_Exercise goal:_ Locate each line in the records that contains the string "kern", matching case, and copy those lines.

_Input:_
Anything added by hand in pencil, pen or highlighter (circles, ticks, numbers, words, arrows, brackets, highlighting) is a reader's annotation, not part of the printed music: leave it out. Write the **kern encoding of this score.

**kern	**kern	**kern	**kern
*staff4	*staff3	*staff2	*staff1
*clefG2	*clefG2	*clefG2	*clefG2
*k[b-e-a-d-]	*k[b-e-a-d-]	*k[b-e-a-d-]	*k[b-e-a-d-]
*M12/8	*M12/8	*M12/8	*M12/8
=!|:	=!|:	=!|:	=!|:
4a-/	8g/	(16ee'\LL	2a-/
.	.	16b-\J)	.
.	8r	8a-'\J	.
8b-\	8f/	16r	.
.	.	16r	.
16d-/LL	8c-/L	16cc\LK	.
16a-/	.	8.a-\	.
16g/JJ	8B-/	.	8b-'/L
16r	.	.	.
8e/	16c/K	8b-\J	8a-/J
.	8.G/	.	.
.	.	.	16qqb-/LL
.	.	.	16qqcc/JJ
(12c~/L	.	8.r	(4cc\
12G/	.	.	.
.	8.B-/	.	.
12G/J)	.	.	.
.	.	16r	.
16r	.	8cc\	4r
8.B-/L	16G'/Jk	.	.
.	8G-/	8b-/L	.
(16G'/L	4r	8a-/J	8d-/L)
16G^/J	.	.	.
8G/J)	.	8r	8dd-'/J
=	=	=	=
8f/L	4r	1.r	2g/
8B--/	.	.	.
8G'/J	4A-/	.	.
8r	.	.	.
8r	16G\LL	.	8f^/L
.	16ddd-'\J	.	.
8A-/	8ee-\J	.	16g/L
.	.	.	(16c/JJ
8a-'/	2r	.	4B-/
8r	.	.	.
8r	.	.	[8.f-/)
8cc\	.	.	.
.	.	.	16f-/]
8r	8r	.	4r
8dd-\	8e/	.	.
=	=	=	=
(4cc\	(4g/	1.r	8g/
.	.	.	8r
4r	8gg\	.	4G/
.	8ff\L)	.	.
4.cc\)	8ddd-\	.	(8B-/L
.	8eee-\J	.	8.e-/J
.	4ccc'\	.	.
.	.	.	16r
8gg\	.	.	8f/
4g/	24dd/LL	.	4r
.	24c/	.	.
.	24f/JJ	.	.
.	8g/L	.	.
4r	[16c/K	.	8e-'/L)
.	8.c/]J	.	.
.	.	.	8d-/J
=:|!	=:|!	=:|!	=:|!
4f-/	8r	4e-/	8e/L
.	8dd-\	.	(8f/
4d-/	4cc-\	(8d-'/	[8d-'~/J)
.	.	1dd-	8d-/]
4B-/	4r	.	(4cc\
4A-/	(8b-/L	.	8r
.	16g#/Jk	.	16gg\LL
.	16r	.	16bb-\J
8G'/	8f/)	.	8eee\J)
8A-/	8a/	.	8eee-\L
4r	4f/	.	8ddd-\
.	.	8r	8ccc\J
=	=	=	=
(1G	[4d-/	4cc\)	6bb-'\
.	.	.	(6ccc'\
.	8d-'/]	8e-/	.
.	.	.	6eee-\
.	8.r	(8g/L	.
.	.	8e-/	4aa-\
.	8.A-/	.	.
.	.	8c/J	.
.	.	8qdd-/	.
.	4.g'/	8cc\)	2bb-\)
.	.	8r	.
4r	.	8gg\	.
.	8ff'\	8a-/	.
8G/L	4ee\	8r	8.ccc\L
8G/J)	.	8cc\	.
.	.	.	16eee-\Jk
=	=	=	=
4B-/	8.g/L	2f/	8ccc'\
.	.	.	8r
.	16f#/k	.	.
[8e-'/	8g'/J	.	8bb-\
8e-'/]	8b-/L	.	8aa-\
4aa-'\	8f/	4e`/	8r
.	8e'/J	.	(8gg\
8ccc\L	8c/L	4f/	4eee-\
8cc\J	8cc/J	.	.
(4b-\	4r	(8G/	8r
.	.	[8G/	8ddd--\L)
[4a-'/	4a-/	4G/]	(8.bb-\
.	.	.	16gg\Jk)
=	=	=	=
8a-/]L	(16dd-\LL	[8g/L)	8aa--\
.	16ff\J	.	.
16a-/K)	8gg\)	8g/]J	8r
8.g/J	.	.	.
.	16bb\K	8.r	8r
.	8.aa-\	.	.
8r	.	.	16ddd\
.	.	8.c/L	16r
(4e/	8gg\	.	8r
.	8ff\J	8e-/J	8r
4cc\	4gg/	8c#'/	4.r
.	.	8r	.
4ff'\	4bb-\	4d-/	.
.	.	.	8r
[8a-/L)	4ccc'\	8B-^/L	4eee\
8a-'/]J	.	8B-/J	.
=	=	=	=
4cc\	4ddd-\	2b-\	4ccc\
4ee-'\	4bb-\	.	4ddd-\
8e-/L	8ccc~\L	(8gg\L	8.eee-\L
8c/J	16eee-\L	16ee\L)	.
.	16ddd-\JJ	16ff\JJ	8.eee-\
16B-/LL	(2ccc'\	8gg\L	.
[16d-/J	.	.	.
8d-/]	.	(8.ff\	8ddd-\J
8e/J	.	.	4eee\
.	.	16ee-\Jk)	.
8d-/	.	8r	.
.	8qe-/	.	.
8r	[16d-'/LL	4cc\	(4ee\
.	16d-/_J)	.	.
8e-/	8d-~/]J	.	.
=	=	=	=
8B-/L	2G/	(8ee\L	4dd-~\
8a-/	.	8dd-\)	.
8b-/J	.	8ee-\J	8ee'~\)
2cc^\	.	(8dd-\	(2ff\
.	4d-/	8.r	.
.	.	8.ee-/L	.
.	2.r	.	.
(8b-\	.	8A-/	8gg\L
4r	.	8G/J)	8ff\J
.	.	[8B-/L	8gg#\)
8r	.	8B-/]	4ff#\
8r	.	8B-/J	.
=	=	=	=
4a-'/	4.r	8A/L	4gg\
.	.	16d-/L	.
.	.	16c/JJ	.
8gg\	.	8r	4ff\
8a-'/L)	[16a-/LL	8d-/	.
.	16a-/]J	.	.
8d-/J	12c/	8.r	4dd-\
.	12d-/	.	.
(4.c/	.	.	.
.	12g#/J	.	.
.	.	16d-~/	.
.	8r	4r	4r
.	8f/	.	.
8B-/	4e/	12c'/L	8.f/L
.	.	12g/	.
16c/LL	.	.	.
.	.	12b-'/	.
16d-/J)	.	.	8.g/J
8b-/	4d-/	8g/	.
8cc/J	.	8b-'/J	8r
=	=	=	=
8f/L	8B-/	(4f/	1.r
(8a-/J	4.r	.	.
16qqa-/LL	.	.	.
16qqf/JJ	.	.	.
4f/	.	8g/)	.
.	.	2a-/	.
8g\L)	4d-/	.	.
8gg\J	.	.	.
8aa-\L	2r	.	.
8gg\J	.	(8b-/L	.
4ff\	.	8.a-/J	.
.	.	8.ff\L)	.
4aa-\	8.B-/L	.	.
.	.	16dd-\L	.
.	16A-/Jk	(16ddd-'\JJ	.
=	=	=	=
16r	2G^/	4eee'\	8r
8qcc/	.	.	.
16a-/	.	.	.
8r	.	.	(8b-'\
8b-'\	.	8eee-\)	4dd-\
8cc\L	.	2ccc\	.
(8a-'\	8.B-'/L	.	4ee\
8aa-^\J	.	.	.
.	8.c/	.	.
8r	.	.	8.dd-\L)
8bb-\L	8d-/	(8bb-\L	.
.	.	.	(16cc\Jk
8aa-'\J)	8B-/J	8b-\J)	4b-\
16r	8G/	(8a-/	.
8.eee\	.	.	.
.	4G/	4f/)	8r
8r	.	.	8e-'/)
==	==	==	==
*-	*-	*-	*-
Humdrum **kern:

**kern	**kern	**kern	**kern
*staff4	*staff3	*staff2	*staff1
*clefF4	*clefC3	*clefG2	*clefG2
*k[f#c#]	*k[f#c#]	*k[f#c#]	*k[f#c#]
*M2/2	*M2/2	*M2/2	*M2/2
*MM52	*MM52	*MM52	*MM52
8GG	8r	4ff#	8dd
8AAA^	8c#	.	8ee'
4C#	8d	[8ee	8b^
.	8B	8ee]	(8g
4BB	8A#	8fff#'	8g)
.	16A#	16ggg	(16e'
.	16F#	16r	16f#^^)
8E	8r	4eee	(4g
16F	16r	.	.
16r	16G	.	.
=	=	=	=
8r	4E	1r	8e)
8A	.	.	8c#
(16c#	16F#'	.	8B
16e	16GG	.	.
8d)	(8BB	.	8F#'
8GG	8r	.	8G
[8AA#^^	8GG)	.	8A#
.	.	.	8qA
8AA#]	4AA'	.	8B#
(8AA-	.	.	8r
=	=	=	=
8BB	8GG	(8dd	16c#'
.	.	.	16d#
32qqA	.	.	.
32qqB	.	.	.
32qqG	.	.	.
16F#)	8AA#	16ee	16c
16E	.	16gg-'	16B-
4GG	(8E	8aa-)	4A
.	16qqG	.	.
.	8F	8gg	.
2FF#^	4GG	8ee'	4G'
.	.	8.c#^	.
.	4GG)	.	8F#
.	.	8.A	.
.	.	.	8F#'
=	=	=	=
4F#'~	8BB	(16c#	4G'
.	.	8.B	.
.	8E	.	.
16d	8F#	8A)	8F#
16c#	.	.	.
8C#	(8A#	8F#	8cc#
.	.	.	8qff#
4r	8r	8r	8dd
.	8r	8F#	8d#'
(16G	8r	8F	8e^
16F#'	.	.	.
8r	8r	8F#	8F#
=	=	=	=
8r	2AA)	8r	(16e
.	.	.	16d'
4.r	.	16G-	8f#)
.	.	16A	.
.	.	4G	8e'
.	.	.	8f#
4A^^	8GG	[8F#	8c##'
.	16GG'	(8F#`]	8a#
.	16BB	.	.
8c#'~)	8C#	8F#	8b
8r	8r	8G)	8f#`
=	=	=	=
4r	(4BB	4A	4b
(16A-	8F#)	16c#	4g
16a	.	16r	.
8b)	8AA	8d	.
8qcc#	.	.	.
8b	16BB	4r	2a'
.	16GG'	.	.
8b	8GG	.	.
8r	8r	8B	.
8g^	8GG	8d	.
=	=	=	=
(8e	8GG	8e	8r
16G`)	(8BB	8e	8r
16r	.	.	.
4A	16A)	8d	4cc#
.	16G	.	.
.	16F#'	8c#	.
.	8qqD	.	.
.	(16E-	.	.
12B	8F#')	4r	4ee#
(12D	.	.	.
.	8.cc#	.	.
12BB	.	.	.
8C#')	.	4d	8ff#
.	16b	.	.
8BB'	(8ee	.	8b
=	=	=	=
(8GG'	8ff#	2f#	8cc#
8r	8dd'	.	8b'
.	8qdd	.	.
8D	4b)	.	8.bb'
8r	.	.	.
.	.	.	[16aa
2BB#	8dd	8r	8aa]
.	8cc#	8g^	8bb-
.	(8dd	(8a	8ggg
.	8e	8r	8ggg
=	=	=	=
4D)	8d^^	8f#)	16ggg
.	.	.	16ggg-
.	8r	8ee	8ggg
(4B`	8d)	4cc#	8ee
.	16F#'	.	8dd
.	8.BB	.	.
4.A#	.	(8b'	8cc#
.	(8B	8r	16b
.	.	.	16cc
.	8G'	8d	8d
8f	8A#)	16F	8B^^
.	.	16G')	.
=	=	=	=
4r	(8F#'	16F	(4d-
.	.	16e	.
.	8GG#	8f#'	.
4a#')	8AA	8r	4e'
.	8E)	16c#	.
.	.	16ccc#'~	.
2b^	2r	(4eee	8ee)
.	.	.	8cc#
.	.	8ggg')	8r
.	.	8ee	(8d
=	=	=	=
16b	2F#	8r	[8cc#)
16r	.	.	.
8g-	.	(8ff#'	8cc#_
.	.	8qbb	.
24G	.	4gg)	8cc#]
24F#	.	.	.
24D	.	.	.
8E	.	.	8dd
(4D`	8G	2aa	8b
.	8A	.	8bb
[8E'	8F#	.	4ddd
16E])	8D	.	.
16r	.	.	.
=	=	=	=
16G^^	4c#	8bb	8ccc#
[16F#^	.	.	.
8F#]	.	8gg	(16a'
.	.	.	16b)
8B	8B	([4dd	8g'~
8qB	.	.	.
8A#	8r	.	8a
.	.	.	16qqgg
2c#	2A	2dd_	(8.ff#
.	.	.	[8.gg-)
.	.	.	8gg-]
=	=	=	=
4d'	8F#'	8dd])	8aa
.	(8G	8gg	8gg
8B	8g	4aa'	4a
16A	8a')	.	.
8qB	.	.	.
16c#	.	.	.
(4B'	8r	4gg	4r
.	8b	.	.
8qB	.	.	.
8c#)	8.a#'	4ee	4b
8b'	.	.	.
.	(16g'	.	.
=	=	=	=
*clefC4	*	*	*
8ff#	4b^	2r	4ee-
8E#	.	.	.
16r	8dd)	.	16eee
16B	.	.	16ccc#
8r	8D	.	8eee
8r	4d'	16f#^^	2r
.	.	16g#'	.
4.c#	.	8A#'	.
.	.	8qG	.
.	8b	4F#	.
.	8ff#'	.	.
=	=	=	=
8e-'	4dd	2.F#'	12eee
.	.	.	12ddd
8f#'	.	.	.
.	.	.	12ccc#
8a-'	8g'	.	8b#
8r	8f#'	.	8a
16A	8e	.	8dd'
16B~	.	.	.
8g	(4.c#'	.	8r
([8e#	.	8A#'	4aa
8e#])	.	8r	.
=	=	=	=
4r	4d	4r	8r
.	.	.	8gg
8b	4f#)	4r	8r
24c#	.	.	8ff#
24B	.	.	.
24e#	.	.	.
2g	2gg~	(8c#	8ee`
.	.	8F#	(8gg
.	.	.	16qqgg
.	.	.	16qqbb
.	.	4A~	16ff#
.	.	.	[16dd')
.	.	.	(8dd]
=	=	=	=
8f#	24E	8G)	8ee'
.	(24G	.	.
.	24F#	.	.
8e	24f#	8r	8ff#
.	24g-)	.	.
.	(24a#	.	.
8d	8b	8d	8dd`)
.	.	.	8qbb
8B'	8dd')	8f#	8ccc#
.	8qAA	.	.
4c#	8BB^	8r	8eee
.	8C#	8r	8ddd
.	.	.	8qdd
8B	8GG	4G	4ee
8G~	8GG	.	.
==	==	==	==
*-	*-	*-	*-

_Reply:_
Anything added by hand in pencil, pen or highlighter (circles, ticks, numbers, words, arrows, brackets, highlighting) is a reader's annotation, not part of the printed music: leave it out. Write the **kern encoding of this score.
**kern	**kern	**kern	**kern
Humdrum **kern:
**kern	**kern	**kern	**kern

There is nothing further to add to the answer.